● Problem statement
Lines before the one containing "pink brick E6" are left out; return that line and every line after it exactly, through the end of the data below.
**** Exercise material
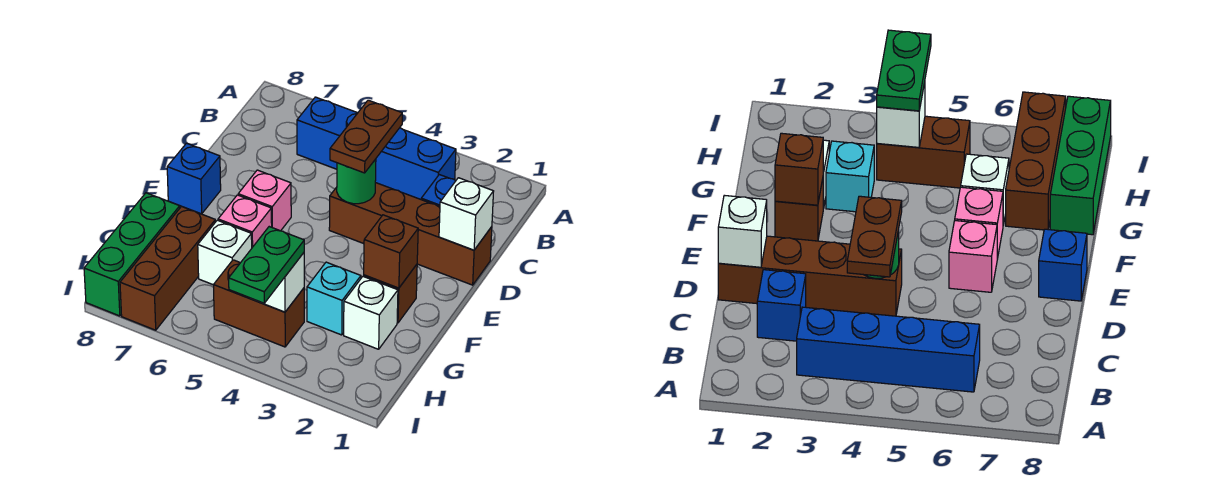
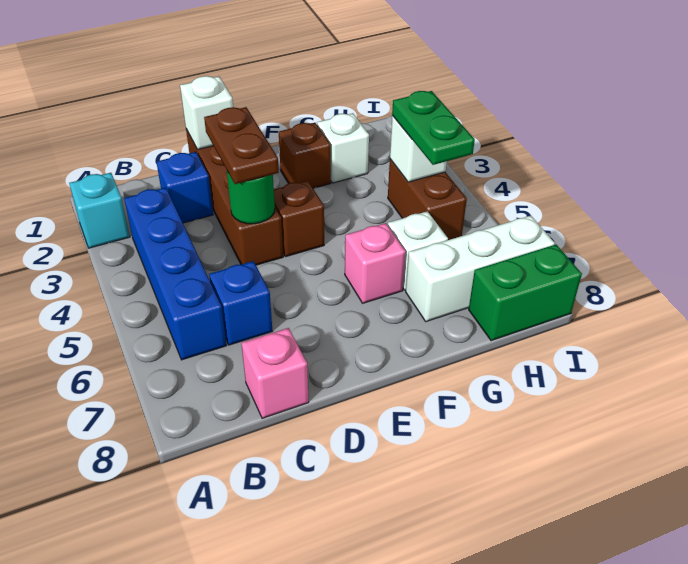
brown plate C4:D4 level 3 -> brown plate D3:D4 level 3
pink brick E6 level 1 -> pink brick C8 level 1
blue brick E8 level 1 -> blue brick C6 level 1
brown brick F2 level 2 -> brown brick E4 level 1
cyan brick G3 level 1 -> cyan brick A2 level 1
brown brick G7:I7 level 1 -> white brick G7:I7 level 1
green brick G8:I8 level 1 -> green brick H8:I8 level 1
green plate H4:I4 level 3 -> green plate H4:H5 level 3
********
● Expected answer
pink brick E6 level 1 -> pink brick C8 level 1
blue brick E8 level 1 -> blue brick C6 level 1
brown brick F2 level 2 -> brown brick E4 level 1
cyan brick G3 level 1 -> cyan brick A2 level 1
brown brick G7:I7 level 1 -> white brick G7:I7 level 1
green brick G8:I8 level 1 -> green brick H8:I8 level 1
green plate H4:I4 level 3 -> green plate H4:H5 level 3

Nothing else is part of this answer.